## Prompt
Transcribe each line of the material as it is, and drop any picture.

## Record excerpts
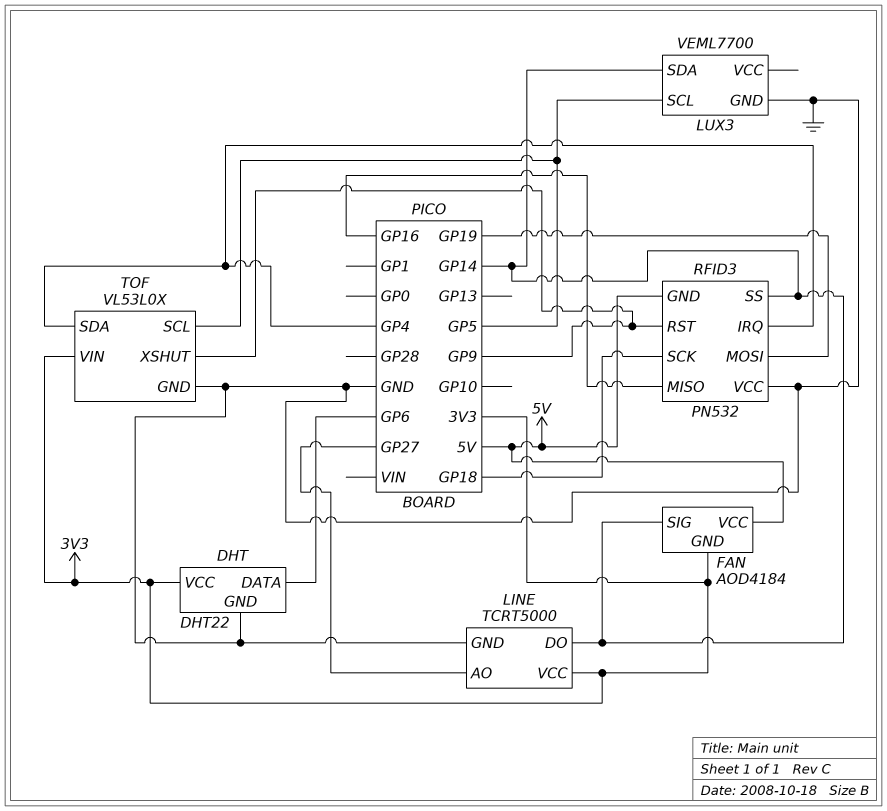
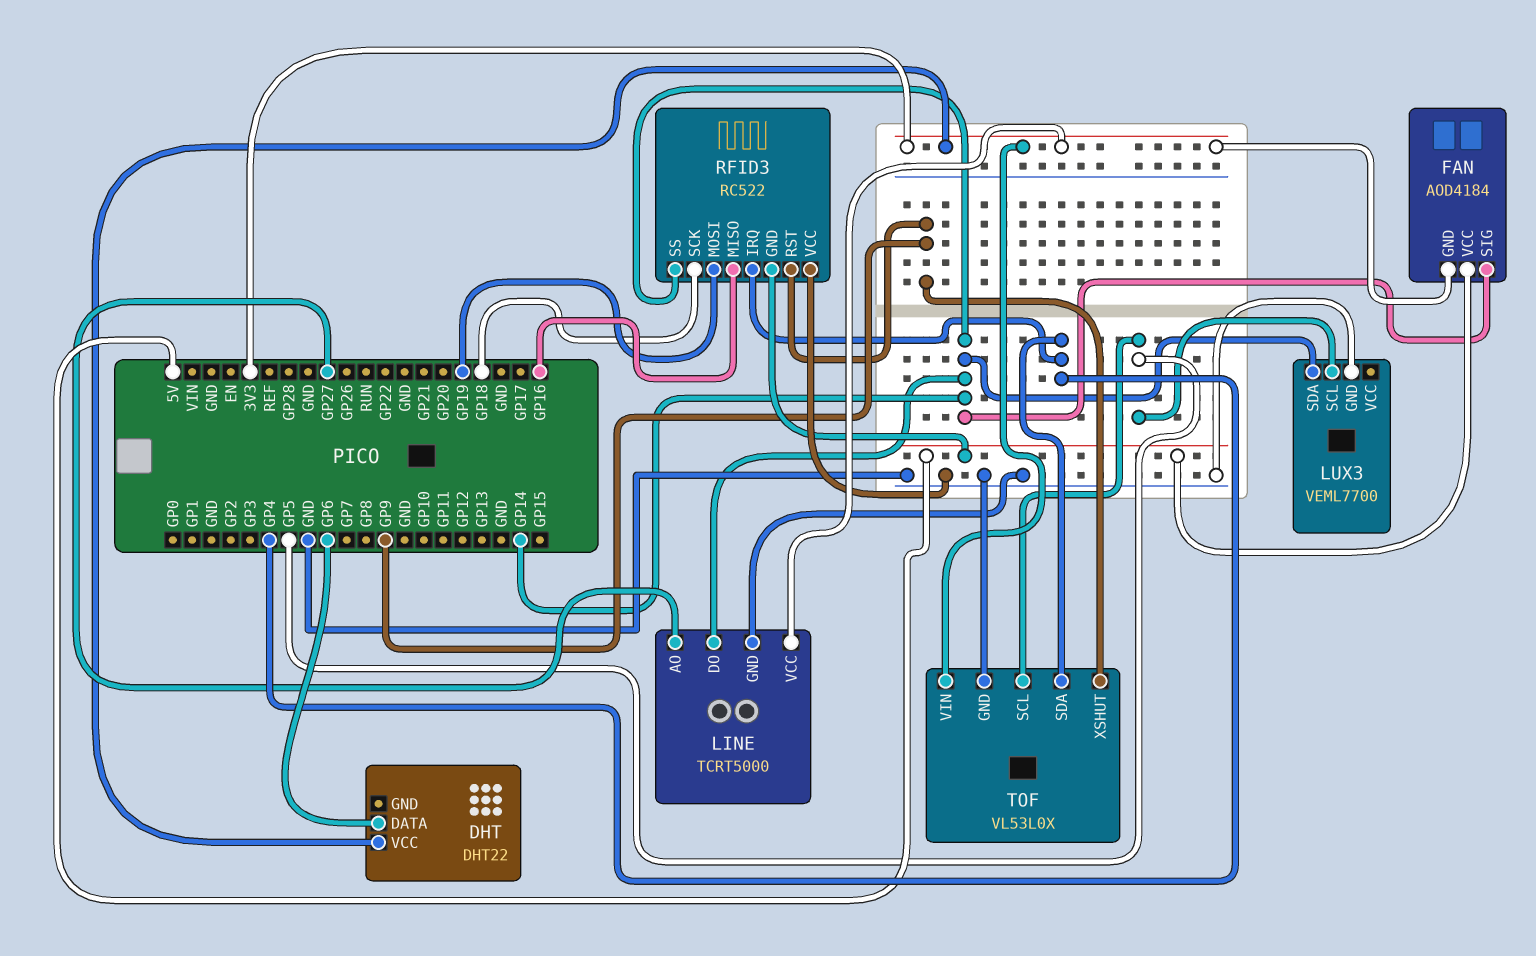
DHT pin GND: GND -> none
RFID3: PN532 -> RC522

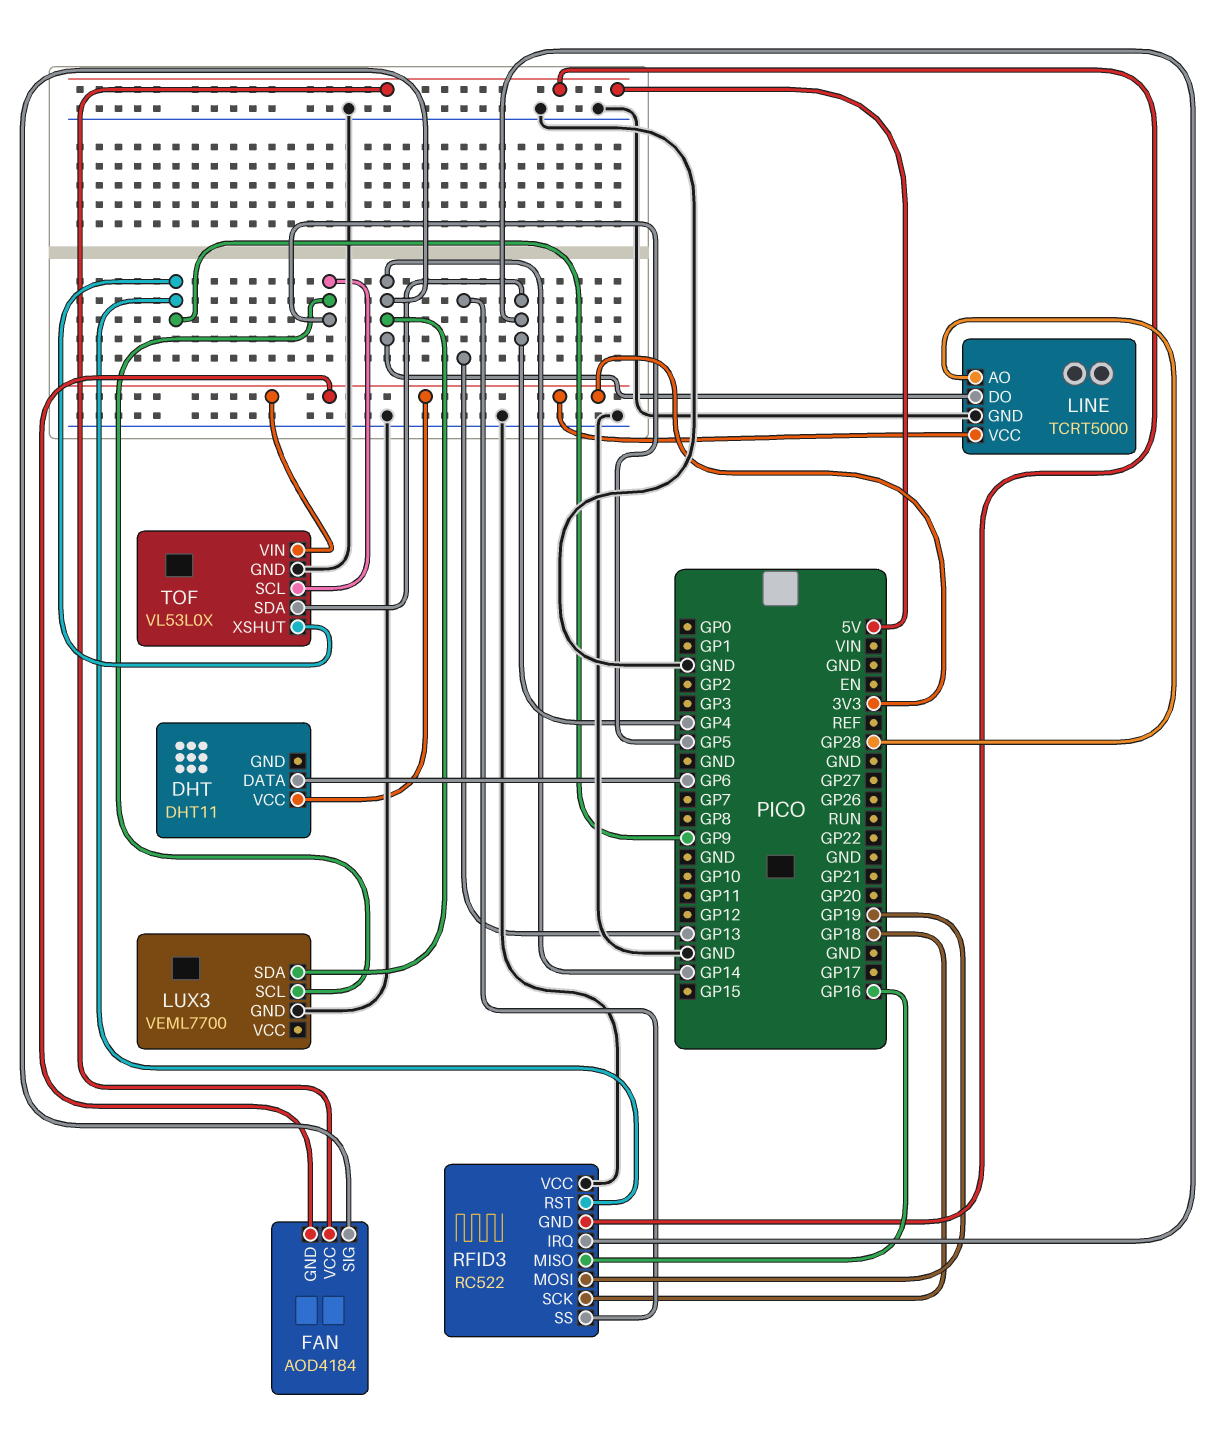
DHT: DHT22 -> DHT11
LINE pin AO: GP27 -> GP28
RFID3 pin SS: GP14 -> GP13

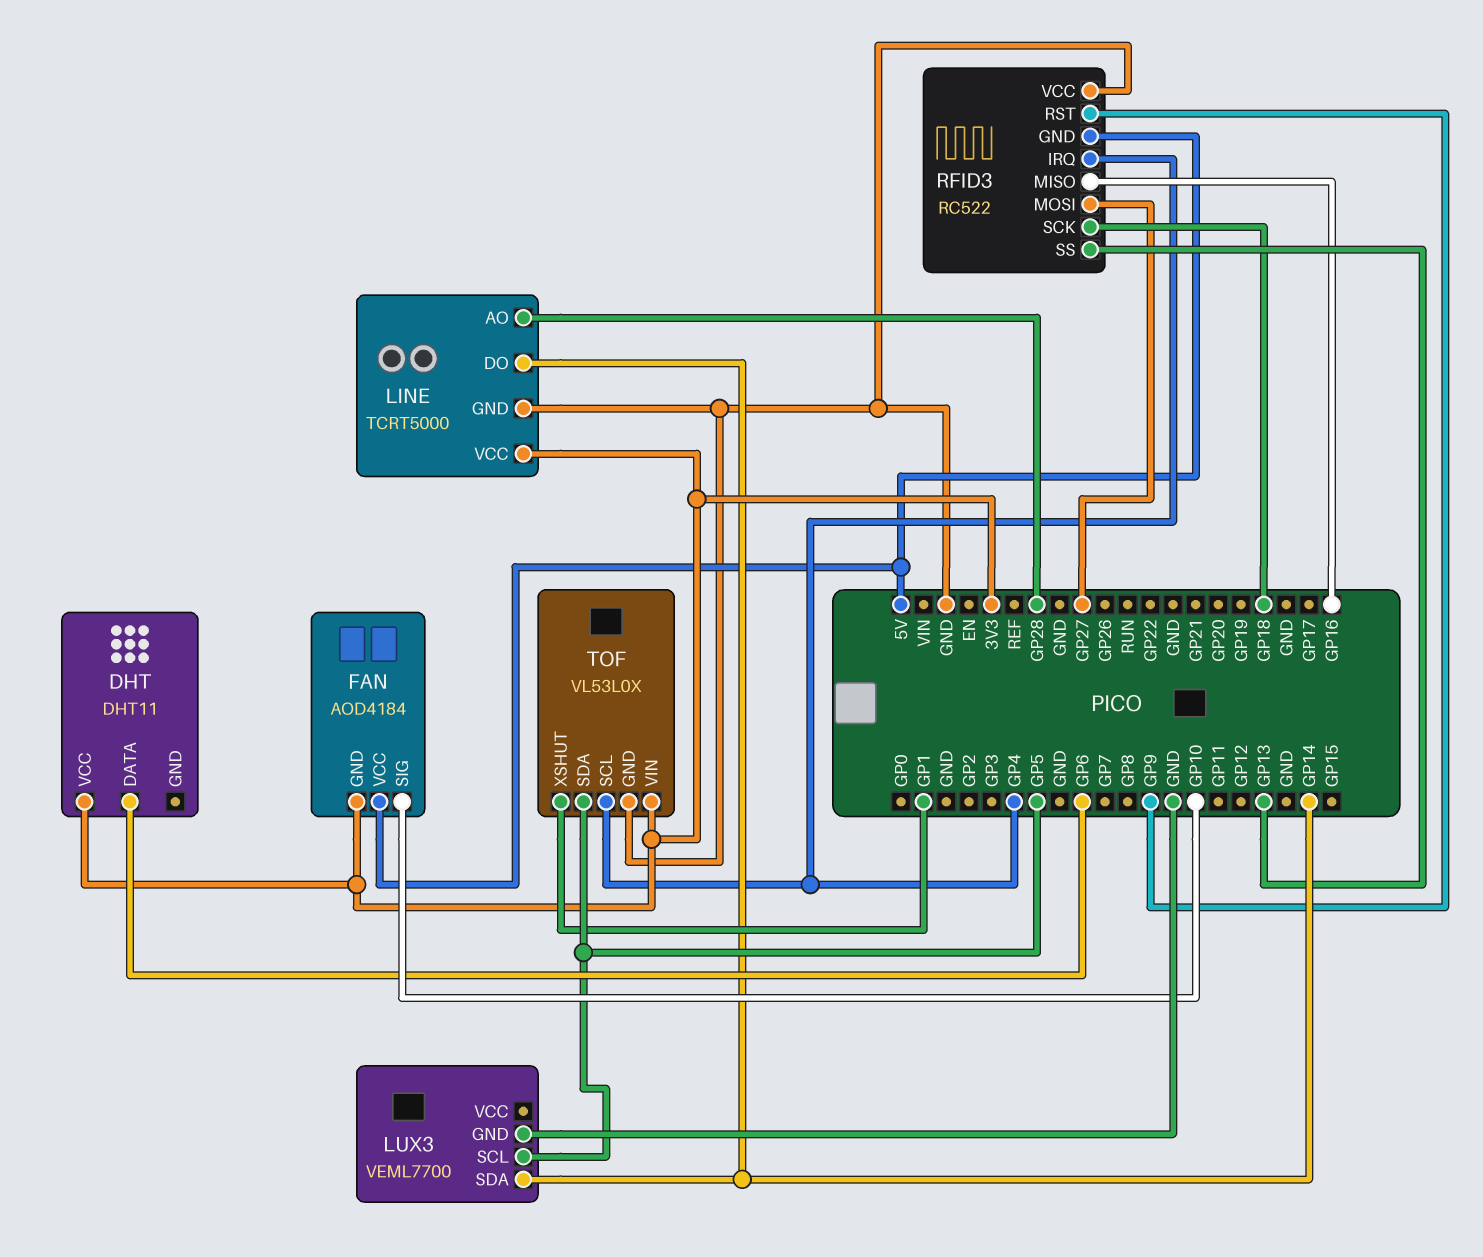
FAN pin SIG: GP14 -> GP10
RFID3 pin MOSI: GP19 -> GP27
TOF pin SCL: GP5 -> GP4
TOF pin SDA: GP4 -> GP5
TOF pin XSHUT: GP9 -> GP1

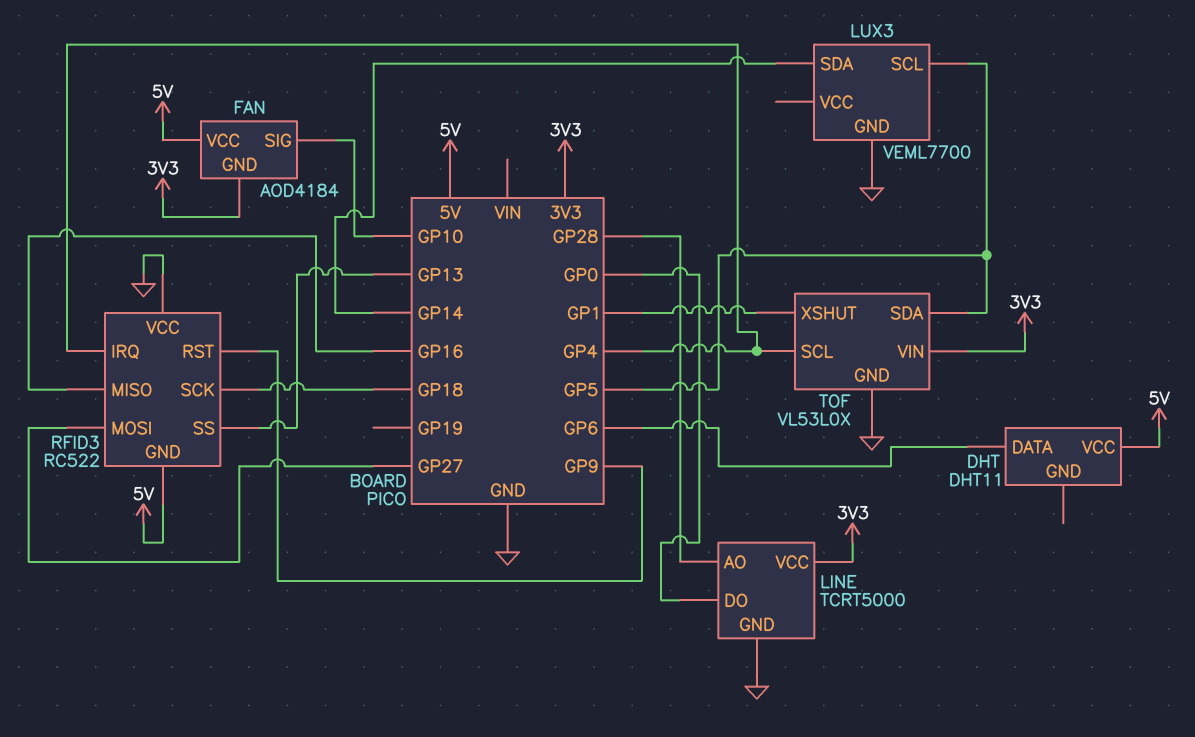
DHT pin VCC: 3V3 -> 5V
LINE pin DO: GP14 -> GP0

## Completed task
DHT pin GND: GND -> none
RFID3: PN532 -> RC522

DHT: DHT22 -> DHT11
LINE pin AO: GP27 -> GP28
RFID3 pin SS: GP14 -> GP13

FAN pin SIG: GP14 -> GP10
RFID3 pin MOSI: GP19 -> GP27
TOF pin SCL: GP5 -> GP4
TOF pin SDA: GP4 -> GP5
TOF pin XSHUT: GP9 -> GP1

DHT pin VCC: 3V3 -> 5V
LINE pin DO: GP14 -> GP0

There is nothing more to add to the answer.